Repeat all the lines below exactly, but omit the pictures.

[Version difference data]

• • • •

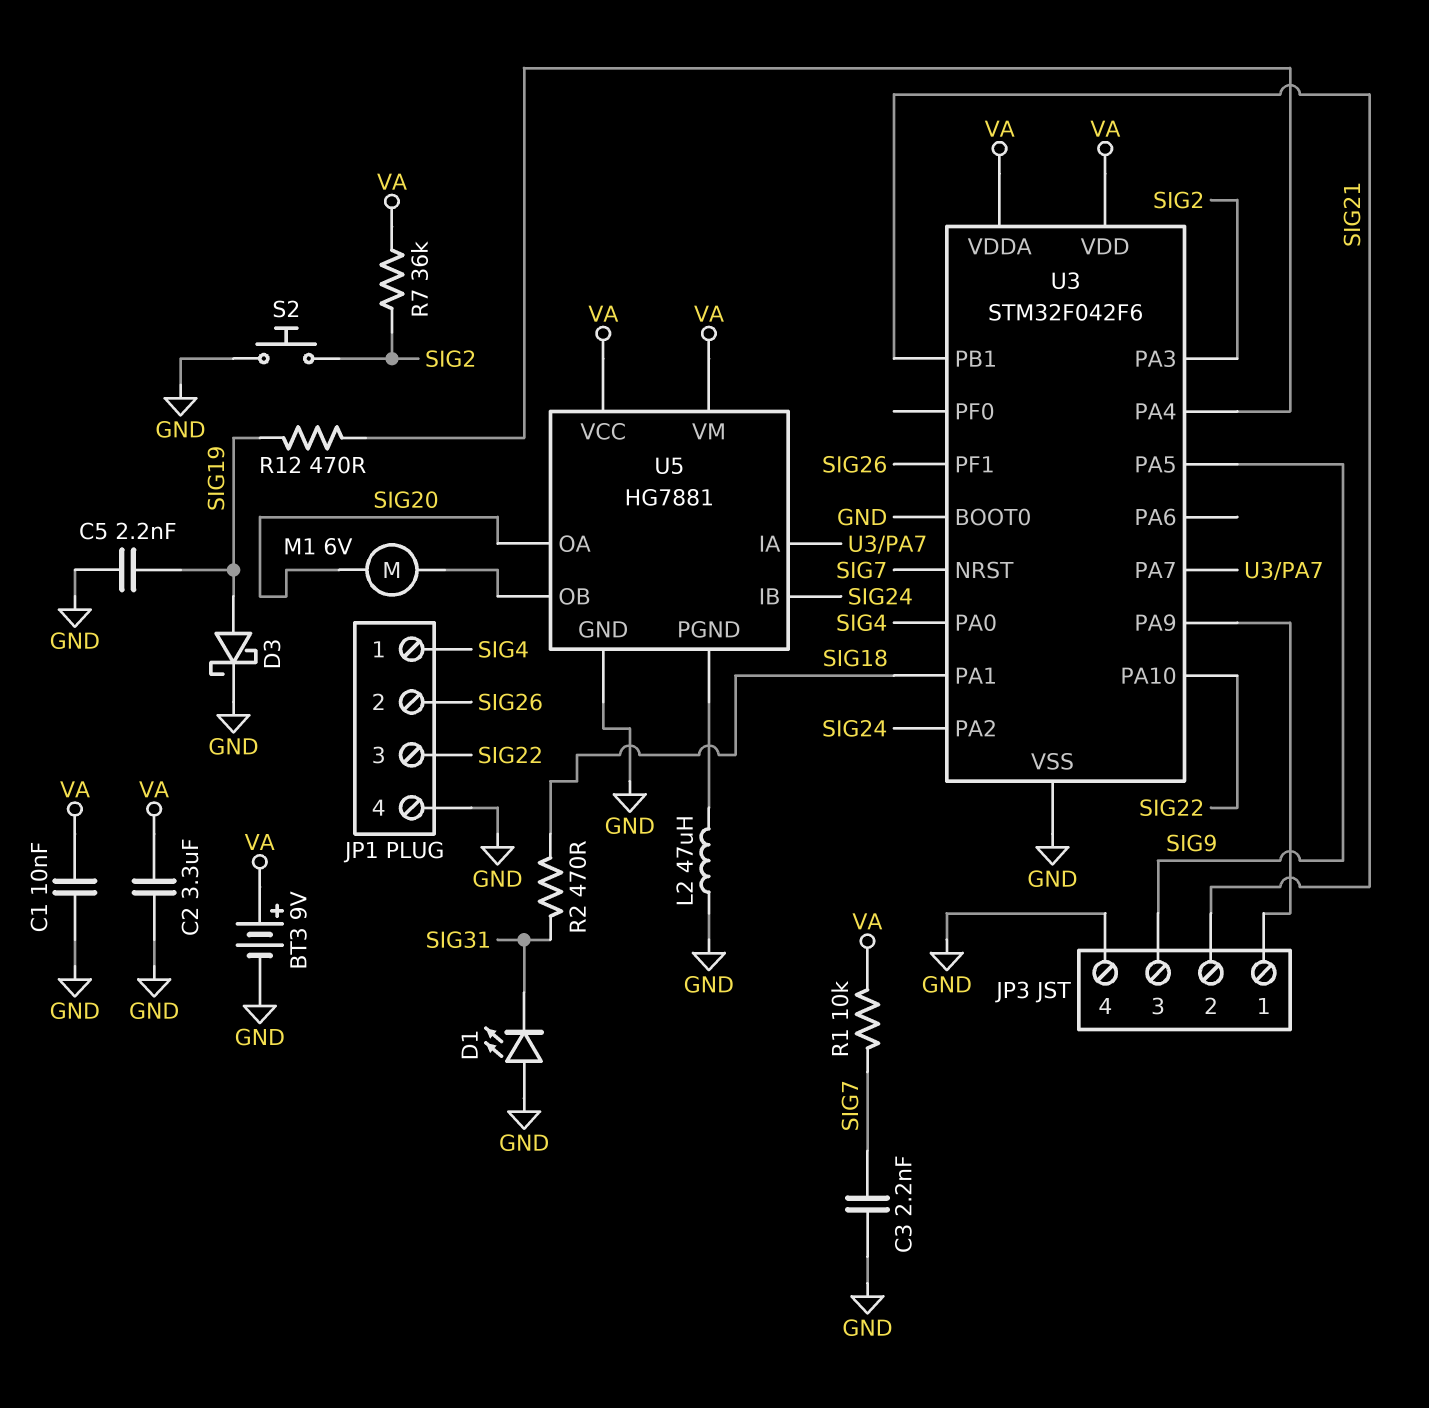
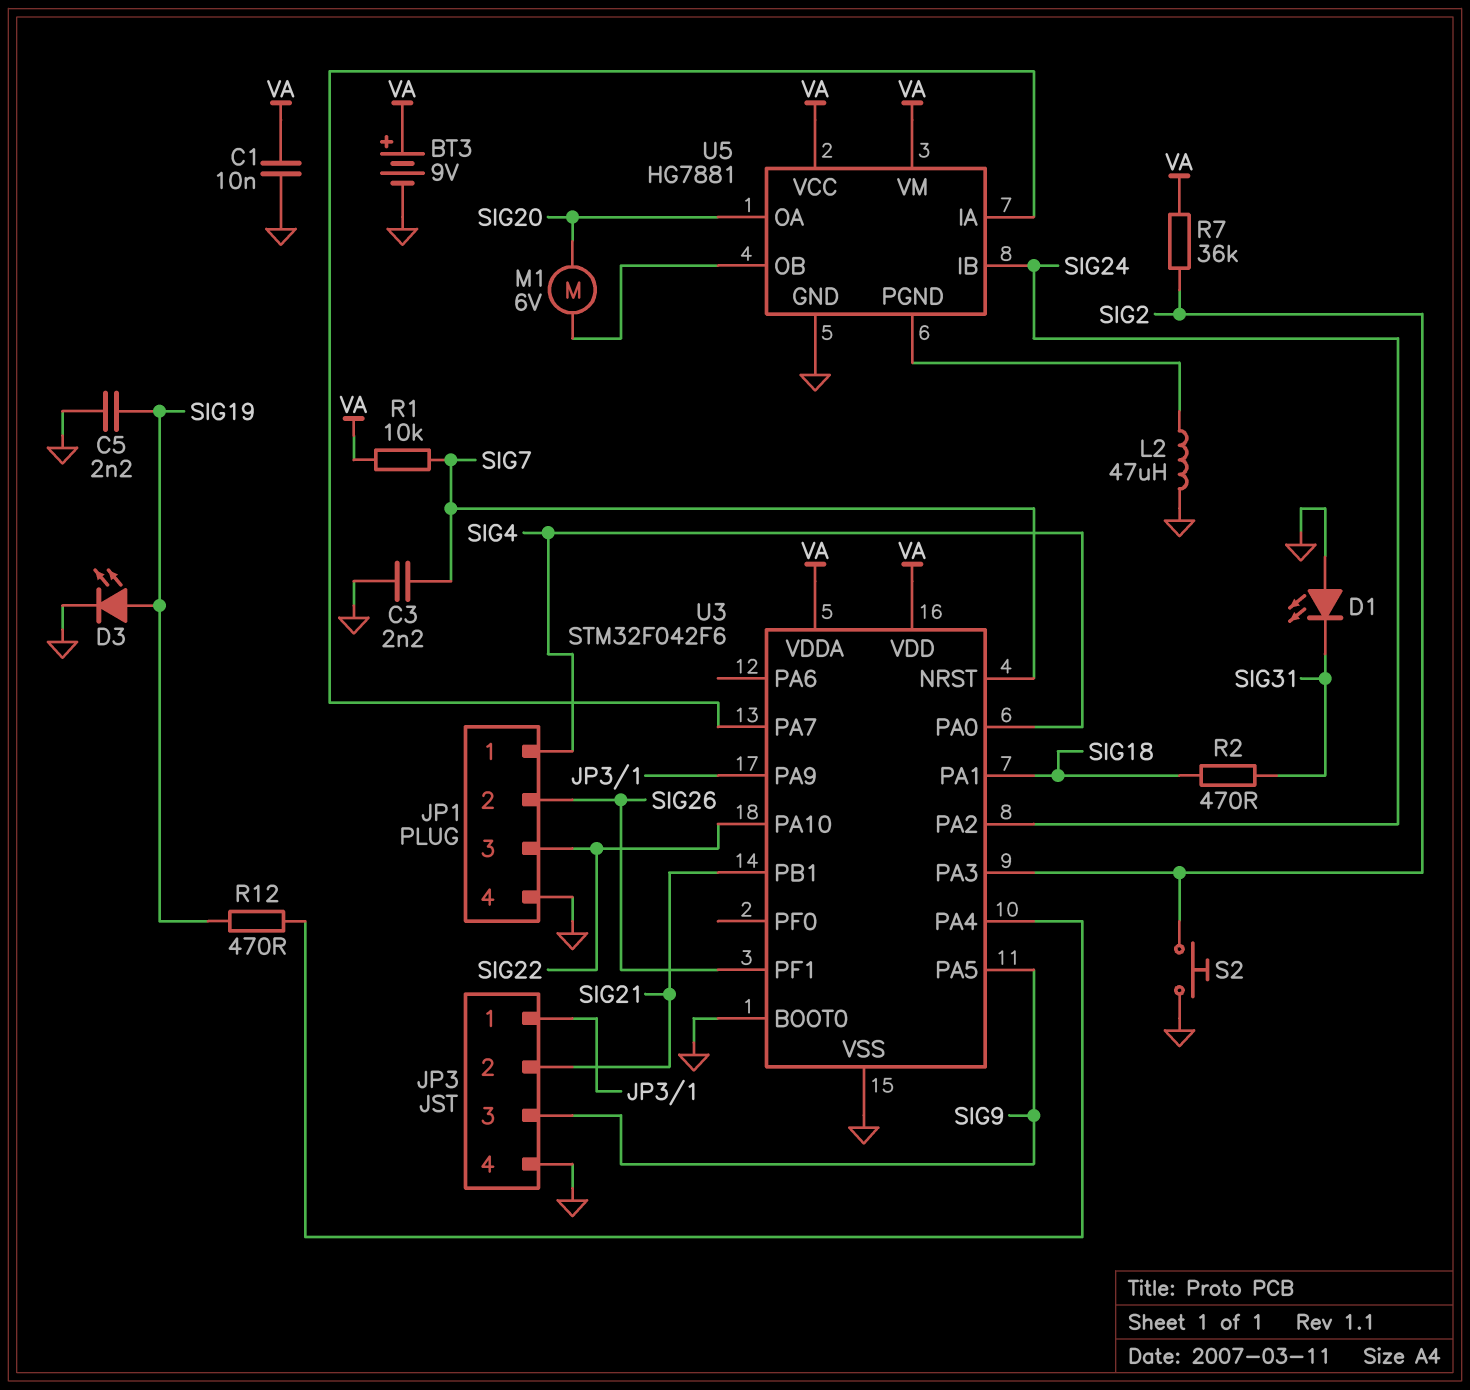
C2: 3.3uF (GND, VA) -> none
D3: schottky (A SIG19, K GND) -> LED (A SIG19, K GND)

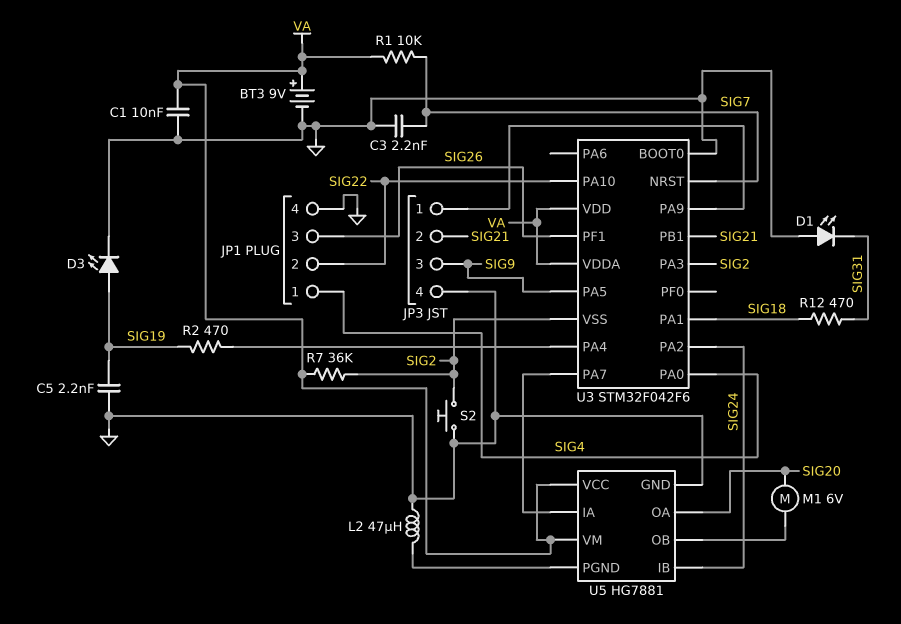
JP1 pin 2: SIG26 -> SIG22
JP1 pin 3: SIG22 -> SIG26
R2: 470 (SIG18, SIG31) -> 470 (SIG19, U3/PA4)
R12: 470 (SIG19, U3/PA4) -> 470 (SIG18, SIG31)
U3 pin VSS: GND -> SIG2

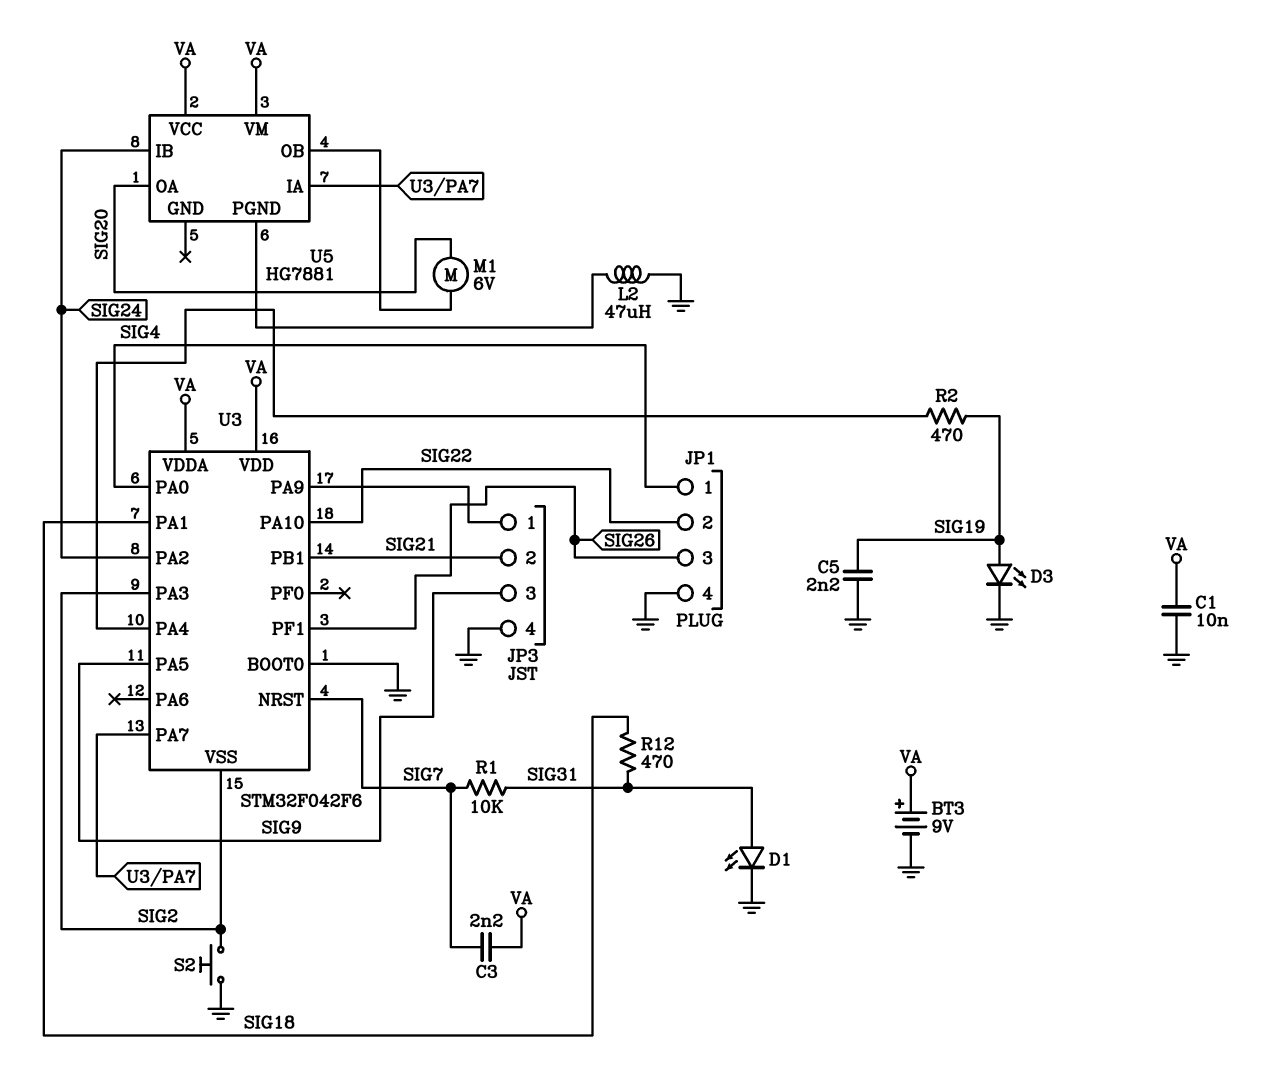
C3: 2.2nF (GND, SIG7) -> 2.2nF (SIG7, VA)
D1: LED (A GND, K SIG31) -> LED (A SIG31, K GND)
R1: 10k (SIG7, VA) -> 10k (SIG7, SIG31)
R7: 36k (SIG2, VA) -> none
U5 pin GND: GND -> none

• • • •

## ANSWER TO THIS EXERCISE
C2: 3.3uF (GND, VA) -> none
D3: schottky (A SIG19, K GND) -> LED (A SIG19, K GND)

JP1 pin 2: SIG26 -> SIG22
JP1 pin 3: SIG22 -> SIG26
R2: 470 (SIG18, SIG31) -> 470 (SIG19, U3/PA4)
R12: 470 (SIG19, U3/PA4) -> 470 (SIG18, SIG31)
U3 pin VSS: GND -> SIG2

C3: 2.2nF (GND, SIG7) -> 2.2nF (SIG7, VA)
D1: LED (A GND, K SIG31) -> LED (A SIG31, K GND)
R1: 10k (SIG7, VA) -> 10k (SIG7, SIG31)
R7: 36k (SIG2, VA) -> none
U5 pin GND: GND -> none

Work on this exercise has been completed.